Reproduce each of the items below line for line, with no changes.

[Data drawn from a collection]

------------------------

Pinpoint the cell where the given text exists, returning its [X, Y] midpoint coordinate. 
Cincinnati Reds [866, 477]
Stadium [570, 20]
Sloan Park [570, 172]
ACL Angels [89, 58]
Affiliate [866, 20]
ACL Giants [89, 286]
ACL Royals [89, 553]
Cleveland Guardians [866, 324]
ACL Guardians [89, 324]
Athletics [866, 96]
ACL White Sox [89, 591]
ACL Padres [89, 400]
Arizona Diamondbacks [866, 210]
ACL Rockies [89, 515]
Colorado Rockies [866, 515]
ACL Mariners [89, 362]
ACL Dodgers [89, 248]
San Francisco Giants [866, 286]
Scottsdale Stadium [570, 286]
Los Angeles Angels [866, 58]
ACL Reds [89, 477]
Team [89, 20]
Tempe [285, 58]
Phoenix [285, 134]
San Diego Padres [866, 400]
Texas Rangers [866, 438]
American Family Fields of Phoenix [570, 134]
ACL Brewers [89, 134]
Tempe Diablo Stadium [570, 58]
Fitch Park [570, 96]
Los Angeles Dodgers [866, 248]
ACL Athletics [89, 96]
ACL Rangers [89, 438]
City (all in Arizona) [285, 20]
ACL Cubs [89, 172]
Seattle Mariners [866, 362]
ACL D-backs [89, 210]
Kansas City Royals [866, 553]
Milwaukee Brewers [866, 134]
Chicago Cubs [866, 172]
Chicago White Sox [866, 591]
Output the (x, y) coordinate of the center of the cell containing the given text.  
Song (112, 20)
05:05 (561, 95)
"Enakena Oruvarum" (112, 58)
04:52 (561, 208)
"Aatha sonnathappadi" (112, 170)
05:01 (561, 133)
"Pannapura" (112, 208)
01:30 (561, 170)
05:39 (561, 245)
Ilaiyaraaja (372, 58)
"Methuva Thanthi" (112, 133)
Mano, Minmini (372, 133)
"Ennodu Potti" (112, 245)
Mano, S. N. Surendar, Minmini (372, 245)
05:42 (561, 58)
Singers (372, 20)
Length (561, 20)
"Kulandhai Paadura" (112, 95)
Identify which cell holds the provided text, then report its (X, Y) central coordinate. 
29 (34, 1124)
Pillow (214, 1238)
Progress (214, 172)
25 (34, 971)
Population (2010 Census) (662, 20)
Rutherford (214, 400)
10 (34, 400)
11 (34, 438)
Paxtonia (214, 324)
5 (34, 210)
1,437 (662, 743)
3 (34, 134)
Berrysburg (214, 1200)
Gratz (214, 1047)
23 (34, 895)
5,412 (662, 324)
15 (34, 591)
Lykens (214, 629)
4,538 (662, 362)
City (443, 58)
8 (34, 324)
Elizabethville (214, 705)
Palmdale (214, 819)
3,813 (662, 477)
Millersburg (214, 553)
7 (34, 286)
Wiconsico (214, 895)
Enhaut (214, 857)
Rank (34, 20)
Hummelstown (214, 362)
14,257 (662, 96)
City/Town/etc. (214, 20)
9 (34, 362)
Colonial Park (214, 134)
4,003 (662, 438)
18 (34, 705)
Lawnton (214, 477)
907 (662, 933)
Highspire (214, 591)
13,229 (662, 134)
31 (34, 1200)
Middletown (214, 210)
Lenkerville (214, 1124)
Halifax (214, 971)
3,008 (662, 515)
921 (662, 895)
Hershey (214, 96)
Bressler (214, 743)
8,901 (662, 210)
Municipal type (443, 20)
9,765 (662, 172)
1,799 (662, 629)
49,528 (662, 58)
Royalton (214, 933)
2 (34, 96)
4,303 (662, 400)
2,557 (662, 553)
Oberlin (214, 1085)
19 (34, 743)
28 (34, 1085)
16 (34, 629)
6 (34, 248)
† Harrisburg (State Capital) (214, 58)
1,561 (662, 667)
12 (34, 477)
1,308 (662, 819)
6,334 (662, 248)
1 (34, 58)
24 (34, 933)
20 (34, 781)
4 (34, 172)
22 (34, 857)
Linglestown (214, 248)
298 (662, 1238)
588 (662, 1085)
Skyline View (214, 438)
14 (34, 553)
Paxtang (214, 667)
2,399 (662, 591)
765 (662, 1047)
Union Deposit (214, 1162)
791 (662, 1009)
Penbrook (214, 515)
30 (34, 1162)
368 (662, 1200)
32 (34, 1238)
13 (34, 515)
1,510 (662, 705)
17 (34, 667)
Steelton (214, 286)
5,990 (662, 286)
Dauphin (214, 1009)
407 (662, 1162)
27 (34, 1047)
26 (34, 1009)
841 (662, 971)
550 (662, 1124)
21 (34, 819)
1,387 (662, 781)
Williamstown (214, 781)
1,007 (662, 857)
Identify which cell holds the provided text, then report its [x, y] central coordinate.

------------------------

FULL ANSWER:
Pinpoint the cell where the given text exists, returning its [X, Y] midpoint coordinate. 
Cincinnati Reds [866, 477]
Stadium [570, 20]
Sloan Park [570, 172]
ACL Angels [89, 58]
Affiliate [866, 20]
ACL Giants [89, 286]
ACL Royals [89, 553]
Cleveland Guardians [866, 324]
ACL Guardians [89, 324]
Athletics [866, 96]
ACL White Sox [89, 591]
ACL Padres [89, 400]
Arizona Diamondbacks [866, 210]
ACL Rockies [89, 515]
Colorado Rockies [866, 515]
ACL Mariners [89, 362]
ACL Dodgers [89, 248]
San Francisco Giants [866, 286]
Scottsdale Stadium [570, 286]
Los Angeles Angels [866, 58]
ACL Reds [89, 477]
Team [89, 20]
Tempe [285, 58]
Phoenix [285, 134]
San Diego Padres [866, 400]
Texas Rangers [866, 438]
American Family Fields of Phoenix [570, 134]
ACL Brewers [89, 134]
Tempe Diablo Stadium [570, 58]
Fitch Park [570, 96]
Los Angeles Dodgers [866, 248]
ACL Athletics [89, 96]
ACL Rangers [89, 438]
City (all in Arizona) [285, 20]
ACL Cubs [89, 172]
Seattle Mariners [866, 362]
ACL D-backs [89, 210]
Kansas City Royals [866, 553]
Milwaukee Brewers [866, 134]
Chicago Cubs [866, 172]
Chicago White Sox [866, 591]
Output the (x, y) coordinate of the center of the cell containing the given text.  
Song (112, 20)
05:05 (561, 95)
"Enakena Oruvarum" (112, 58)
04:52 (561, 208)
"Aatha sonnathappadi" (112, 170)
05:01 (561, 133)
"Pannapura" (112, 208)
01:30 (561, 170)
05:39 (561, 245)
Ilaiyaraaja (372, 58)
"Methuva Thanthi" (112, 133)
Mano, Minmini (372, 133)
"Ennodu Potti" (112, 245)
Mano, S. N. Surendar, Minmini (372, 245)
05:42 (561, 58)
Singers (372, 20)
Length (561, 20)
"Kulandhai Paadura" (112, 95)
Identify which cell holds the provided text, then report its (X, Y) central coordinate. 
29 (34, 1124)
Pillow (214, 1238)
Progress (214, 172)
25 (34, 971)
Population (2010 Census) (662, 20)
Rutherford (214, 400)
10 (34, 400)
11 (34, 438)
Paxtonia (214, 324)
5 (34, 210)
1,437 (662, 743)
3 (34, 134)
Berrysburg (214, 1200)
Gratz (214, 1047)
23 (34, 895)
5,412 (662, 324)
15 (34, 591)
Lykens (214, 629)
4,538 (662, 362)
City (443, 58)
8 (34, 324)
Elizabethville (214, 705)
Palmdale (214, 819)
3,813 (662, 477)
Millersburg (214, 553)
7 (34, 286)
Wiconsico (214, 895)
Enhaut (214, 857)
Rank (34, 20)
Hummelstown (214, 362)
14,257 (662, 96)
City/Town/etc. (214, 20)
9 (34, 362)
Colonial Park (214, 134)
4,003 (662, 438)
18 (34, 705)
Lawnton (214, 477)
907 (662, 933)
Highspire (214, 591)
13,229 (662, 134)
31 (34, 1200)
Middletown (214, 210)
Lenkerville (214, 1124)
Halifax (214, 971)
3,008 (662, 515)
921 (662, 895)
Hershey (214, 96)
Bressler (214, 743)
8,901 (662, 210)
Municipal type (443, 20)
9,765 (662, 172)
1,799 (662, 629)
49,528 (662, 58)
Royalton (214, 933)
2 (34, 96)
4,303 (662, 400)
2,557 (662, 553)
Oberlin (214, 1085)
19 (34, 743)
28 (34, 1085)
16 (34, 629)
6 (34, 248)
† Harrisburg (State Capital) (214, 58)
1,561 (662, 667)
12 (34, 477)
1,308 (662, 819)
6,334 (662, 248)
1 (34, 58)
24 (34, 933)
20 (34, 781)
4 (34, 172)
22 (34, 857)
Linglestown (214, 248)
298 (662, 1238)
588 (662, 1085)
Skyline View (214, 438)
14 (34, 553)
Paxtang (214, 667)
2,399 (662, 591)
765 (662, 1047)
Union Deposit (214, 1162)
791 (662, 1009)
Penbrook (214, 515)
30 (34, 1162)
368 (662, 1200)
32 (34, 1238)
13 (34, 515)
1,510 (662, 705)
17 (34, 667)
Steelton (214, 286)
5,990 (662, 286)
Dauphin (214, 1009)
407 (662, 1162)
27 (34, 1047)
26 (34, 1009)
841 (662, 971)
550 (662, 1124)
21 (34, 819)
1,387 (662, 781)
Williamstown (214, 781)
1,007 (662, 857)
Identify which cell holds the provided text, then report its [x, y] central coordinate.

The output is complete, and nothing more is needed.